BEGIN EXERCISE INPUT

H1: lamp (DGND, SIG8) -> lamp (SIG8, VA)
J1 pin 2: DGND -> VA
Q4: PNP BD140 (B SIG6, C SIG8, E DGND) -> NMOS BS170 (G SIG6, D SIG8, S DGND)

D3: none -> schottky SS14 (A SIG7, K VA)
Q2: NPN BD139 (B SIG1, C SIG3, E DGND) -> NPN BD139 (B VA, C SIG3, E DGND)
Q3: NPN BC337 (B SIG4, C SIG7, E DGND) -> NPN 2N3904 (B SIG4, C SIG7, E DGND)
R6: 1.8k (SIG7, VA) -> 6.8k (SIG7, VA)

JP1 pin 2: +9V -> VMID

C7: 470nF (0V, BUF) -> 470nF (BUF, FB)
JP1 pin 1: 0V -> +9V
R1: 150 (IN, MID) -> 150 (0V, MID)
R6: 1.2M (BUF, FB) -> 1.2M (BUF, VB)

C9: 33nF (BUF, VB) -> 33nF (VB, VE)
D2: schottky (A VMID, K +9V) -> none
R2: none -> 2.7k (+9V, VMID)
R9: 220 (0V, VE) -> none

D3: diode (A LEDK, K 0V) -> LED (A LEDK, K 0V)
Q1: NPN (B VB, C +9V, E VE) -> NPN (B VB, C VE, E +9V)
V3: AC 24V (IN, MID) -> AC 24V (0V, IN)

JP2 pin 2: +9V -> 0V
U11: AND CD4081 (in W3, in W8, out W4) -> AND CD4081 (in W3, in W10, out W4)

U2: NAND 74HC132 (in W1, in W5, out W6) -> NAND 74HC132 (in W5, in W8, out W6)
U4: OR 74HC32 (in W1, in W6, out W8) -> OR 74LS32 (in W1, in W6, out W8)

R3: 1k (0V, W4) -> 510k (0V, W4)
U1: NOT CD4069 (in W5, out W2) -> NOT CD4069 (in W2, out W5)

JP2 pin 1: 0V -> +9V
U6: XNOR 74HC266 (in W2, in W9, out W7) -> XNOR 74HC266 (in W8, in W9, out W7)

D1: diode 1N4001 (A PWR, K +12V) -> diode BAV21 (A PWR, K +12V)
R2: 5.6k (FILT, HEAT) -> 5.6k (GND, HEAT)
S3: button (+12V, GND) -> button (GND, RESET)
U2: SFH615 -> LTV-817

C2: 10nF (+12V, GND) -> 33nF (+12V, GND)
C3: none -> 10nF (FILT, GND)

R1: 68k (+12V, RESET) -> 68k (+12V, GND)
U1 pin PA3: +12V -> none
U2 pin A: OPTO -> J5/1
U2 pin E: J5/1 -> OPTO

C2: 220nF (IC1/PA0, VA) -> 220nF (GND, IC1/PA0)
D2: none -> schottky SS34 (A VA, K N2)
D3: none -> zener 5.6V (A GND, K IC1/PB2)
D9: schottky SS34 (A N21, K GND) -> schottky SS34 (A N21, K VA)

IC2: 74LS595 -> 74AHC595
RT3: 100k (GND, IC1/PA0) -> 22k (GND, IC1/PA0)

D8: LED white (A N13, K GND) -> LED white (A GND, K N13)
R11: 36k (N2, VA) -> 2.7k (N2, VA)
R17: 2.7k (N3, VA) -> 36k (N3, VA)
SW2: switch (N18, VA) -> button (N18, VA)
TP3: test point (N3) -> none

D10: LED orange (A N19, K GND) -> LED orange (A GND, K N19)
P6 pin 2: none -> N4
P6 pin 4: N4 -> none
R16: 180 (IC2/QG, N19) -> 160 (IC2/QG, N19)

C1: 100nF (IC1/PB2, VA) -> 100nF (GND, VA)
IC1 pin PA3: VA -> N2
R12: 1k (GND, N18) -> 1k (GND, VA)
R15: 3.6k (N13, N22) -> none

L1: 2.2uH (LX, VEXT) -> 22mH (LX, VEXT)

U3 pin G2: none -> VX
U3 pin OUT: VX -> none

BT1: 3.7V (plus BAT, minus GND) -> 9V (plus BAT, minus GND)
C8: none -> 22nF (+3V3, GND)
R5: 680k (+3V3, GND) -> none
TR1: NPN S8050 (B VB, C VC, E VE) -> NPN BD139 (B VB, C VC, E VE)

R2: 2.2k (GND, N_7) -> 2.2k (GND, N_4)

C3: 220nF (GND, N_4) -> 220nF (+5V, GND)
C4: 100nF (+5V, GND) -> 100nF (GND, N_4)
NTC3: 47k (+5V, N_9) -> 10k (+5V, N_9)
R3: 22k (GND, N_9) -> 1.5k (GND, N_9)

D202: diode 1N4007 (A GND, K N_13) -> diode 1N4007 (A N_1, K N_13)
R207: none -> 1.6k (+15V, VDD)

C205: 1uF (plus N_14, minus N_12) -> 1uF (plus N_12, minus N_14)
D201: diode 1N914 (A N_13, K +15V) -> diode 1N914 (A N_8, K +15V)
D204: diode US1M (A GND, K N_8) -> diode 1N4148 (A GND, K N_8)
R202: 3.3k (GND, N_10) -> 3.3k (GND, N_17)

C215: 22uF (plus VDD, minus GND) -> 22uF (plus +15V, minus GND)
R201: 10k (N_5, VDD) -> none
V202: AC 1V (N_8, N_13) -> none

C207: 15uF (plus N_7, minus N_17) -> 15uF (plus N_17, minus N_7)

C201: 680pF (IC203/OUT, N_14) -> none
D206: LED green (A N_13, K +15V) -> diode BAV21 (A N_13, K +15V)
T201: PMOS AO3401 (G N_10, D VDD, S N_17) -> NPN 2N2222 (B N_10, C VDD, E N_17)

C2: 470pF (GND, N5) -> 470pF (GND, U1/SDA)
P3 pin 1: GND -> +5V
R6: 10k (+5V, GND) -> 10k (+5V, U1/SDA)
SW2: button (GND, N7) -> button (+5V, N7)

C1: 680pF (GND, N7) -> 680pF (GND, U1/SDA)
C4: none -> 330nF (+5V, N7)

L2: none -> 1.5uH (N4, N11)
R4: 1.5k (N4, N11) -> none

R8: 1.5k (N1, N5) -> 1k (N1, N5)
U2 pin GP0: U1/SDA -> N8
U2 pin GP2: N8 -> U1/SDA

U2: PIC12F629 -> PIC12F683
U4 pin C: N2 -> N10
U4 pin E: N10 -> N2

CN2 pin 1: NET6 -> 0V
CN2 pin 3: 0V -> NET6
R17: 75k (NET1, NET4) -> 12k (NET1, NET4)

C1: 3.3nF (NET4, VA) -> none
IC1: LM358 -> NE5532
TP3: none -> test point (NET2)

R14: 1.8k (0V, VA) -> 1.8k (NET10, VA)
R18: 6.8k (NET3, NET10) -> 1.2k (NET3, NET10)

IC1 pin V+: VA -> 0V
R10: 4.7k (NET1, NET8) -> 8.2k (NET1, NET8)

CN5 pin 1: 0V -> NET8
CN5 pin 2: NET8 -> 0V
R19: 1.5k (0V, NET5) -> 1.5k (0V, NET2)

END EXERCISE INPUT

PROBLEM DESCRIPTION:
The full listing above is to be given again exactly.

SOLVED PROBLEM:
H1: lamp (DGND, SIG8) -> lamp (SIG8, VA)
J1 pin 2: DGND -> VA
Q4: PNP BD140 (B SIG6, C SIG8, E DGND) -> NMOS BS170 (G SIG6, D SIG8, S DGND)

D3: none -> schottky SS14 (A SIG7, K VA)
Q2: NPN BD139 (B SIG1, C SIG3, E DGND) -> NPN BD139 (B VA, C SIG3, E DGND)
Q3: NPN BC337 (B SIG4, C SIG7, E DGND) -> NPN 2N3904 (B SIG4, C SIG7, E DGND)
R6: 1.8k (SIG7, VA) -> 6.8k (SIG7, VA)

JP1 pin 2: +9V -> VMID

C7: 470nF (0V, BUF) -> 470nF (BUF, FB)
JP1 pin 1: 0V -> +9V
R1: 150 (IN, MID) -> 150 (0V, MID)
R6: 1.2M (BUF, FB) -> 1.2M (BUF, VB)

C9: 33nF (BUF, VB) -> 33nF (VB, VE)
D2: schottky (A VMID, K +9V) -> none
R2: none -> 2.7k (+9V, VMID)
R9: 220 (0V, VE) -> none

D3: diode (A LEDK, K 0V) -> LED (A LEDK, K 0V)
Q1: NPN (B VB, C +9V, E VE) -> NPN (B VB, C VE, E +9V)
V3: AC 24V (IN, MID) -> AC 24V (0V, IN)

JP2 pin 2: +9V -> 0V
U11: AND CD4081 (in W3, in W8, out W4) -> AND CD4081 (in W3, in W10, out W4)

U2: NAND 74HC132 (in W1, in W5, out W6) -> NAND 74HC132 (in W5, in W8, out W6)
U4: OR 74HC32 (in W1, in W6, out W8) -> OR 74LS32 (in W1, in W6, out W8)

R3: 1k (0V, W4) -> 510k (0V, W4)
U1: NOT CD4069 (in W5, out W2) -> NOT CD4069 (in W2, out W5)

JP2 pin 1: 0V -> +9V
U6: XNOR 74HC266 (in W2, in W9, out W7) -> XNOR 74HC266 (in W8, in W9, out W7)

D1: diode 1N4001 (A PWR, K +12V) -> diode BAV21 (A PWR, K +12V)
R2: 5.6k (FILT, HEAT) -> 5.6k (GND, HEAT)
S3: button (+12V, GND) -> button (GND, RESET)
U2: SFH615 -> LTV-817

C2: 10nF (+12V, GND) -> 33nF (+12V, GND)
C3: none -> 10nF (FILT, GND)

R1: 68k (+12V, RESET) -> 68k (+12V, GND)
U1 pin PA3: +12V -> none
U2 pin A: OPTO -> J5/1
U2 pin E: J5/1 -> OPTO

C2: 220nF (IC1/PA0, VA) -> 220nF (GND, IC1/PA0)
D2: none -> schottky SS34 (A VA, K N2)
D3: none -> zener 5.6V (A GND, K IC1/PB2)
D9: schottky SS34 (A N21, K GND) -> schottky SS34 (A N21, K VA)

IC2: 74LS595 -> 74AHC595
RT3: 100k (GND, IC1/PA0) -> 22k (GND, IC1/PA0)

D8: LED white (A N13, K GND) -> LED white (A GND, K N13)
R11: 36k (N2, VA) -> 2.7k (N2, VA)
R17: 2.7k (N3, VA) -> 36k (N3, VA)
SW2: switch (N18, VA) -> button (N18, VA)
TP3: test point (N3) -> none

D10: LED orange (A N19, K GND) -> LED orange (A GND, K N19)
P6 pin 2: none -> N4
P6 pin 4: N4 -> none
R16: 180 (IC2/QG, N19) -> 160 (IC2/QG, N19)

C1: 100nF (IC1/PB2, VA) -> 100nF (GND, VA)
IC1 pin PA3: VA -> N2
R12: 1k (GND, N18) -> 1k (GND, VA)
R15: 3.6k (N13, N22) -> none

L1: 2.2uH (LX, VEXT) -> 22mH (LX, VEXT)

U3 pin G2: none -> VX
U3 pin OUT: VX -> none

BT1: 3.7V (plus BAT, minus GND) -> 9V (plus BAT, minus GND)
C8: none -> 22nF (+3V3, GND)
R5: 680k (+3V3, GND) -> none
TR1: NPN S8050 (B VB, C VC, E VE) -> NPN BD139 (B VB, C VC, E VE)

R2: 2.2k (GND, N_7) -> 2.2k (GND, N_4)

C3: 220nF (GND, N_4) -> 220nF (+5V, GND)
C4: 100nF (+5V, GND) -> 100nF (GND, N_4)
NTC3: 47k (+5V, N_9) -> 10k (+5V, N_9)
R3: 22k (GND, N_9) -> 1.5k (GND, N_9)

D202: diode 1N4007 (A GND, K N_13) -> diode 1N4007 (A N_1, K N_13)
R207: none -> 1.6k (+15V, VDD)

C205: 1uF (plus N_14, minus N_12) -> 1uF (plus N_12, minus N_14)
D201: diode 1N914 (A N_13, K +15V) -> diode 1N914 (A N_8, K +15V)
D204: diode US1M (A GND, K N_8) -> diode 1N4148 (A GND, K N_8)
R202: 3.3k (GND, N_10) -> 3.3k (GND, N_17)

C215: 22uF (plus VDD, minus GND) -> 22uF (plus +15V, minus GND)
R201: 10k (N_5, VDD) -> none
V202: AC 1V (N_8, N_13) -> none

C207: 15uF (plus N_7, minus N_17) -> 15uF (plus N_17, minus N_7)

C201: 680pF (IC203/OUT, N_14) -> none
D206: LED green (A N_13, K +15V) -> diode BAV21 (A N_13, K +15V)
T201: PMOS AO3401 (G N_10, D VDD, S N_17) -> NPN 2N2222 (B N_10, C VDD, E N_17)

C2: 470pF (GND, N5) -> 470pF (GND, U1/SDA)
P3 pin 1: GND -> +5V
R6: 10k (+5V, GND) -> 10k (+5V, U1/SDA)
SW2: button (GND, N7) -> button (+5V, N7)

C1: 680pF (GND, N7) -> 680pF (GND, U1/SDA)
C4: none -> 330nF (+5V, N7)

L2: none -> 1.5uH (N4, N11)
R4: 1.5k (N4, N11) -> none

R8: 1.5k (N1, N5) -> 1k (N1, N5)
U2 pin GP0: U1/SDA -> N8
U2 pin GP2: N8 -> U1/SDA

U2: PIC12F629 -> PIC12F683
U4 pin C: N2 -> N10
U4 pin E: N10 -> N2

CN2 pin 1: NET6 -> 0V
CN2 pin 3: 0V -> NET6
R17: 75k (NET1, NET4) -> 12k (NET1, NET4)

C1: 3.3nF (NET4, VA) -> none
IC1: LM358 -> NE5532
TP3: none -> test point (NET2)

R14: 1.8k (0V, VA) -> 1.8k (NET10, VA)
R18: 6.8k (NET3, NET10) -> 1.2k (NET3, NET10)

IC1 pin V+: VA -> 0V
R10: 4.7k (NET1, NET8) -> 8.2k (NET1, NET8)

CN5 pin 1: 0V -> NET8
CN5 pin 2: NET8 -> 0V
R19: 1.5k (0V, NET5) -> 1.5k (0V, NET2)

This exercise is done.